§ ACTIVITY: Using the records below, write out the line with "C1: 47nF (GND, VBAT) -> 47nF (GND, RUN)" and each line after it through the final one, exactly, and only those.

Records from a data collection:
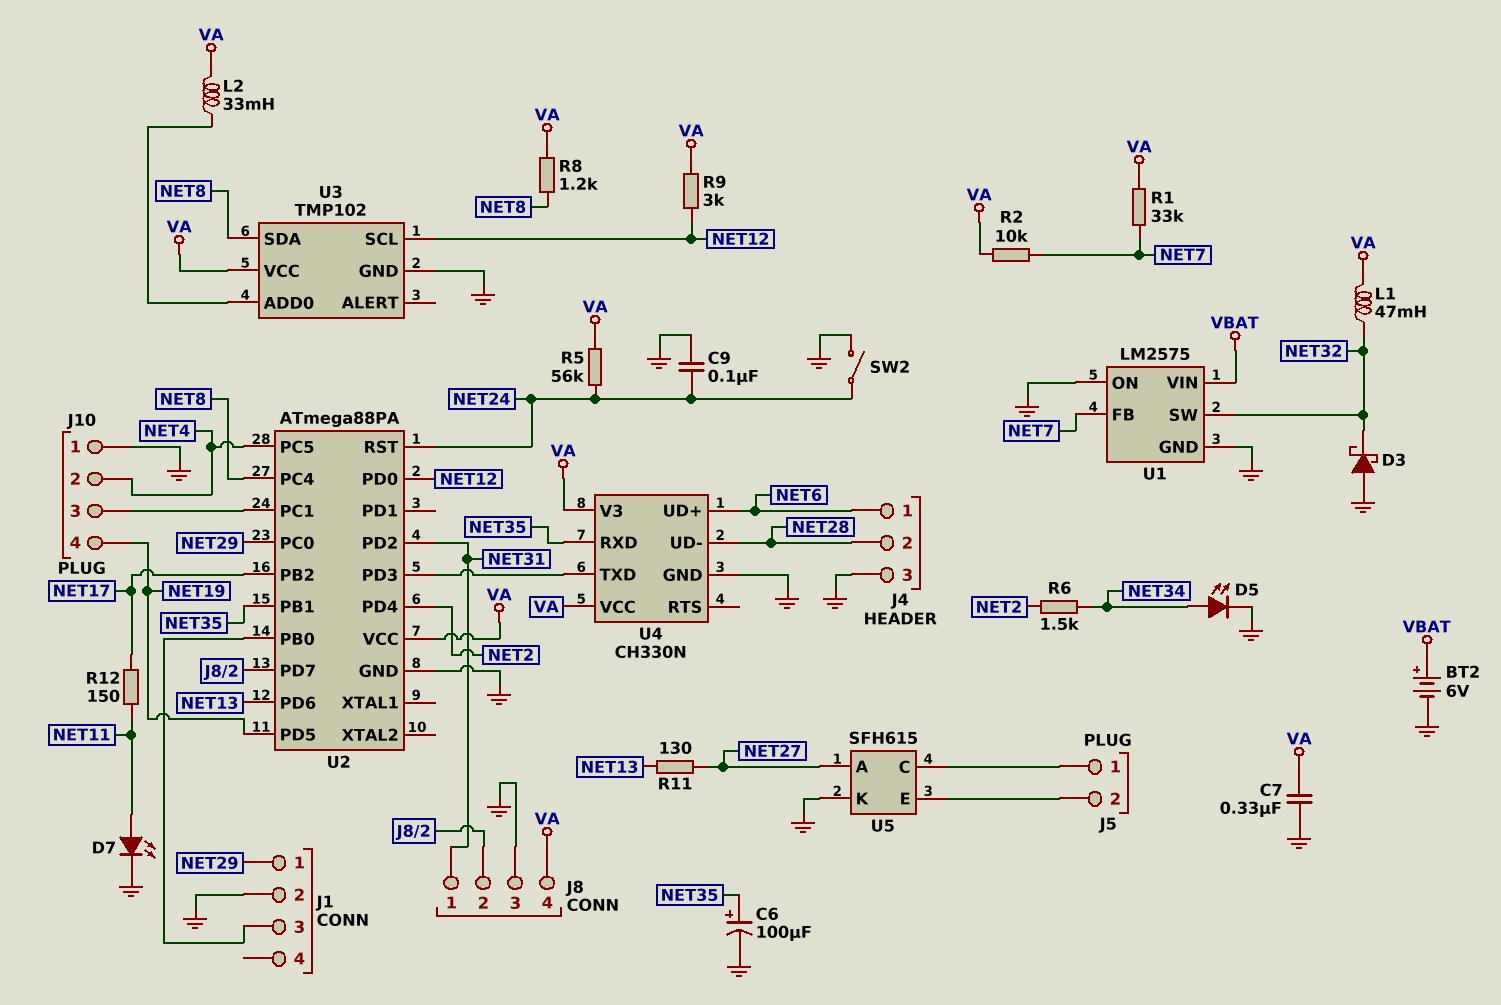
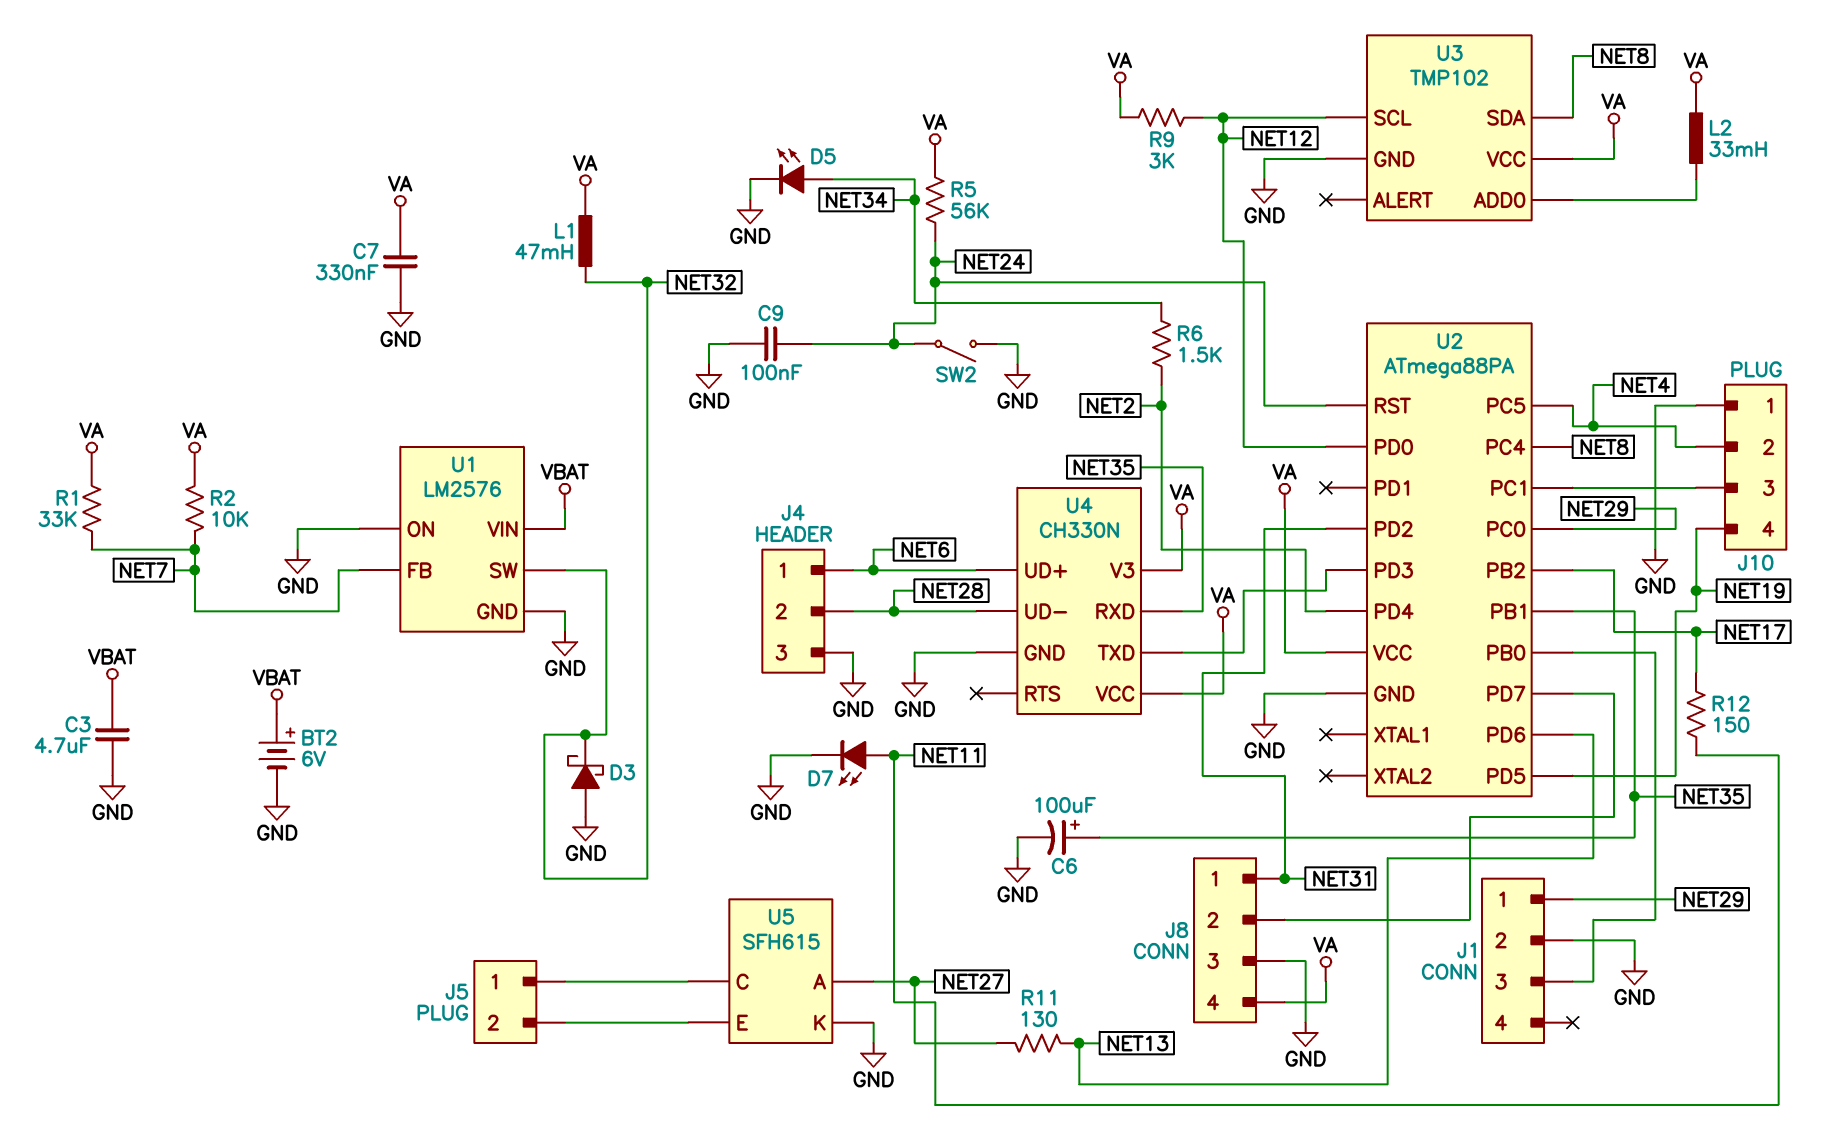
C3: none -> 4.7uF (GND, VBAT)
R8: 1.2k (NET8, VA) -> none
U1: LM2575 -> LM2576

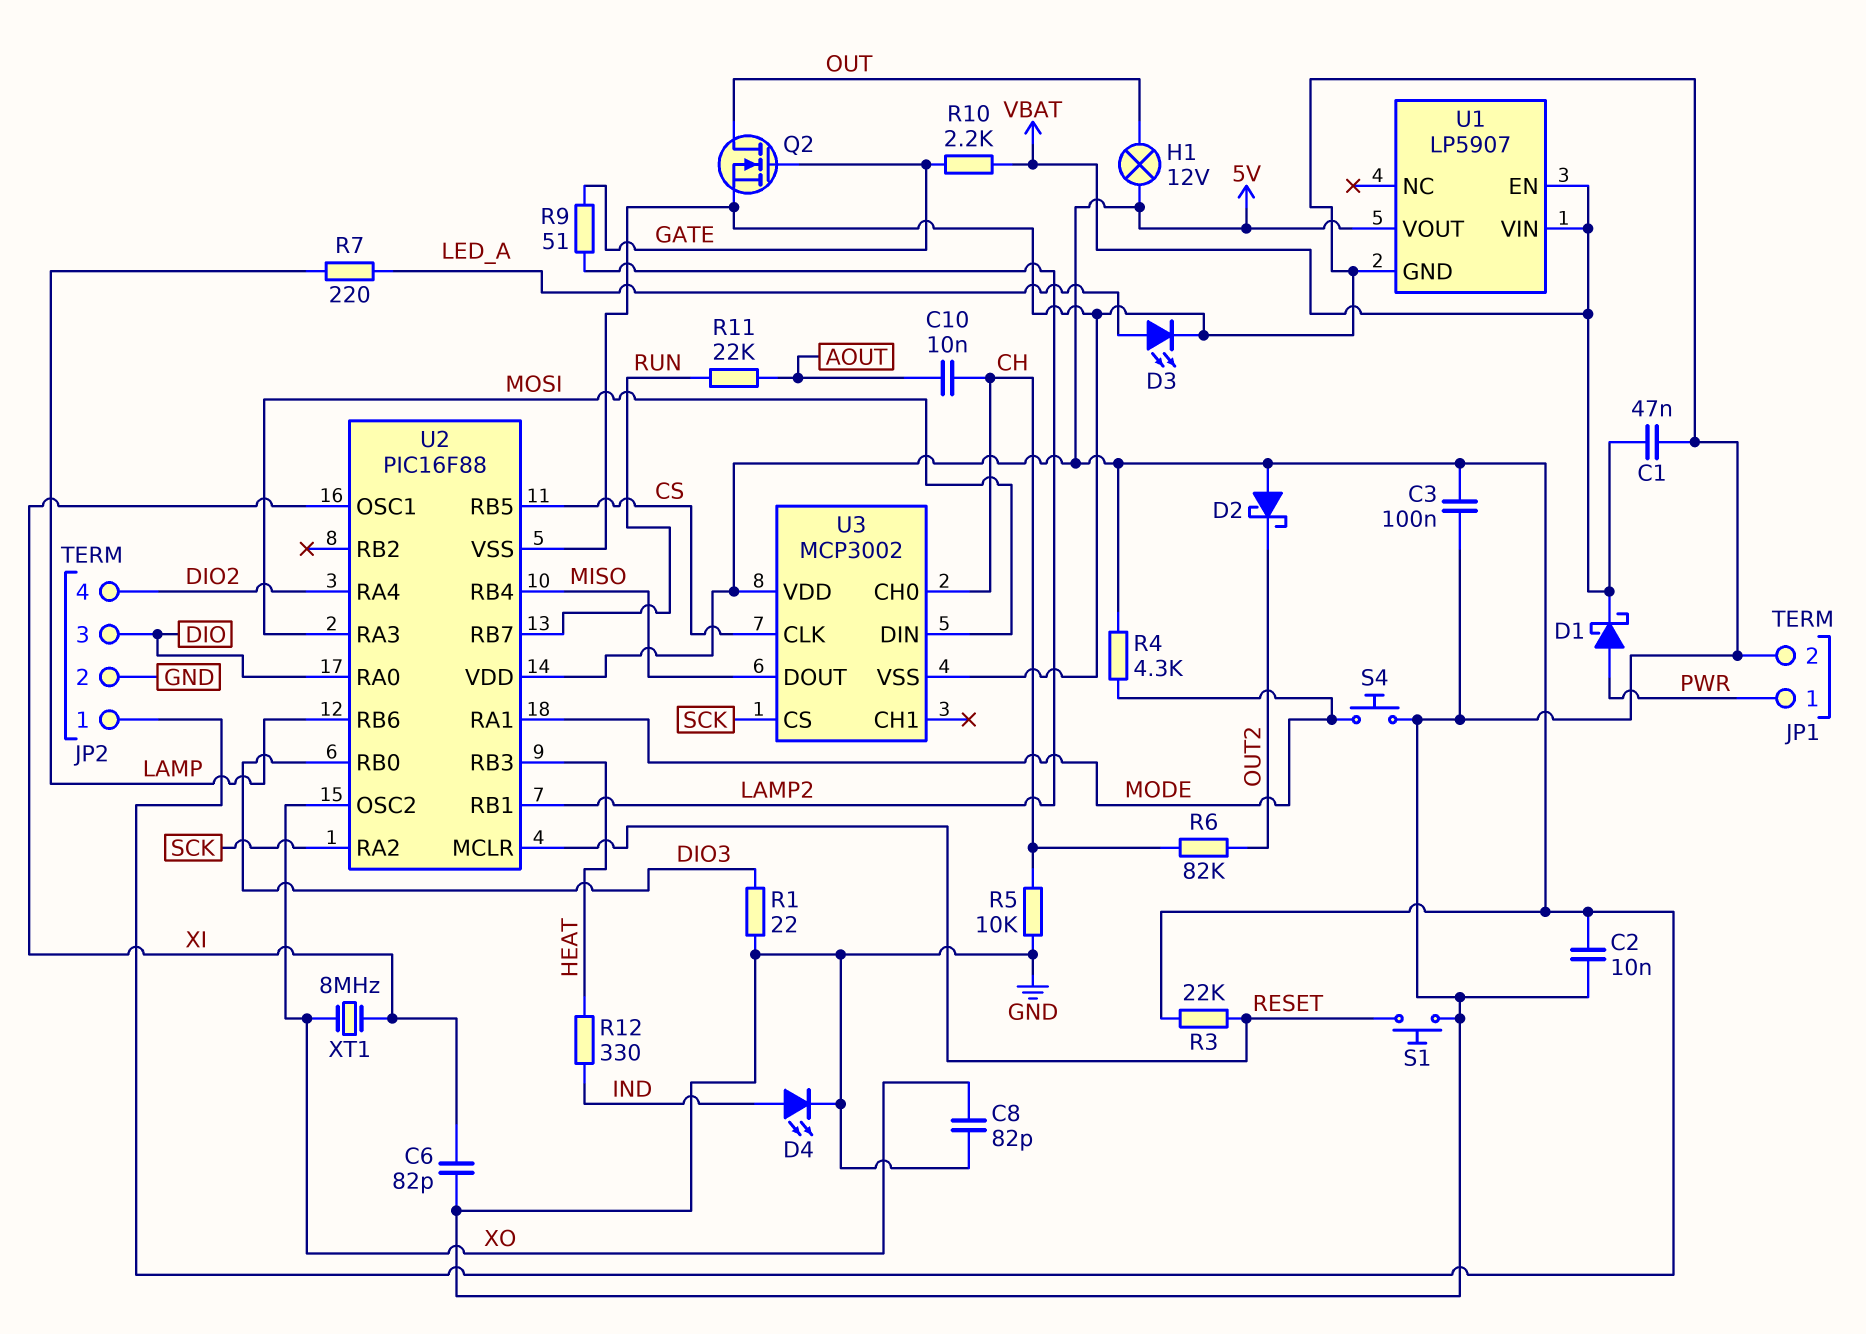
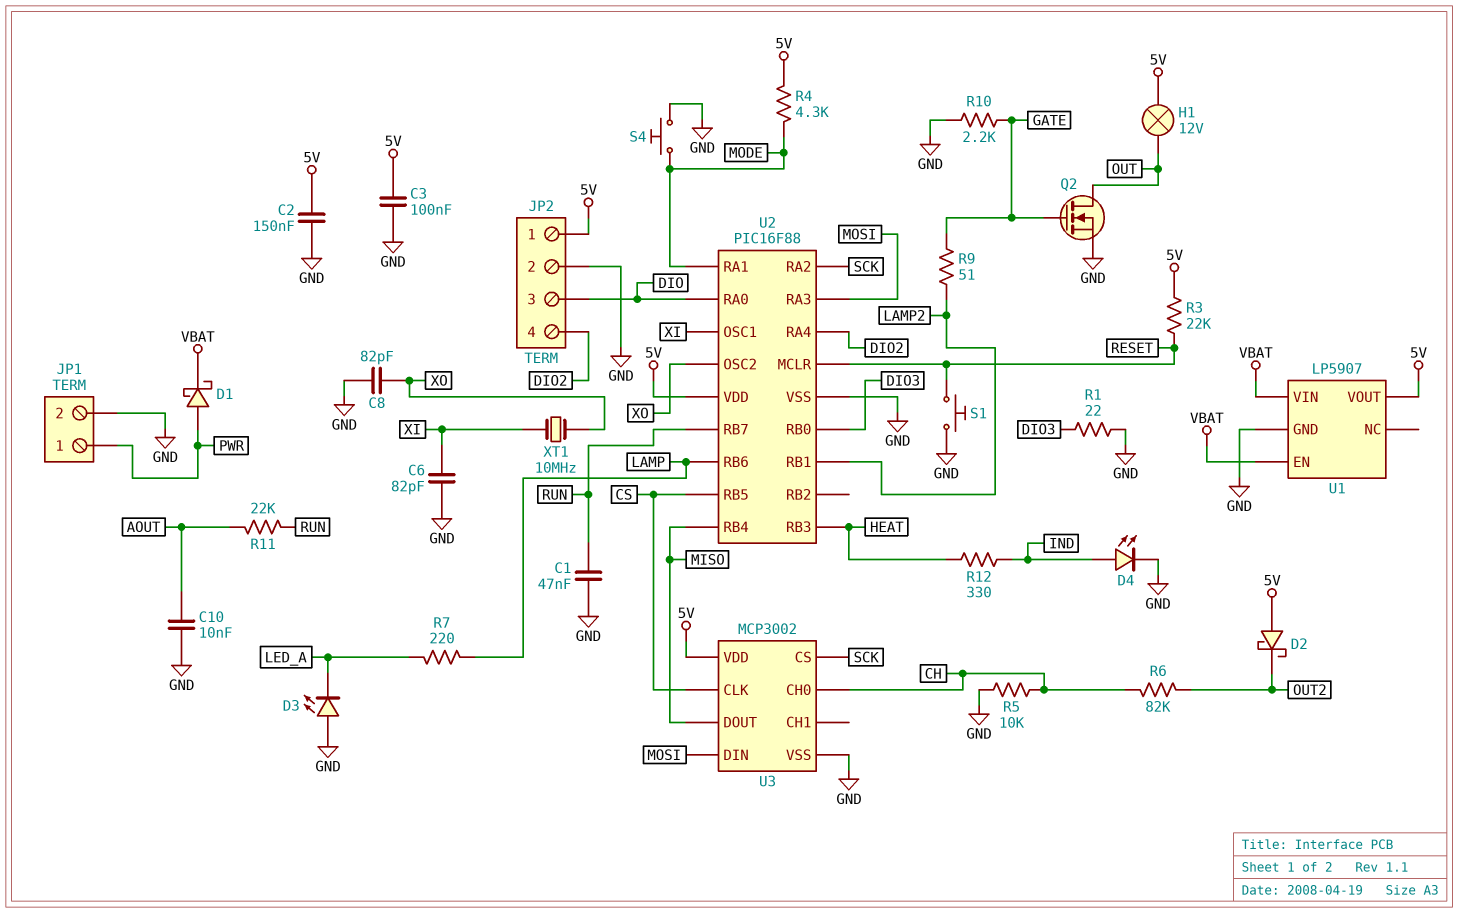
C1: 47nF (GND, VBAT) -> 47nF (GND, RUN)
C2: 10nF (5V, GND) -> 150nF (5V, GND)
C10: 10nF (AOUT, CH) -> 10nF (AOUT, GND)
D3: LED (A LED_A, K GND) -> LED (A GND, K LED_A)
R10: 2.2k (GATE, VBAT) -> 2.2k (GATE, GND)
XT1: 8MHz (XI, XO) -> 10MHz (XI, XO)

§ ANSWER SECTION:
C1: 47nF (GND, VBAT) -> 47nF (GND, RUN)
C2: 10nF (5V, GND) -> 150nF (5V, GND)
C10: 10nF (AOUT, CH) -> 10nF (AOUT, GND)
D3: LED (A LED_A, K GND) -> LED (A GND, K LED_A)
R10: 2.2k (GATE, VBAT) -> 2.2k (GATE, GND)
XT1: 8MHz (XI, XO) -> 10MHz (XI, XO)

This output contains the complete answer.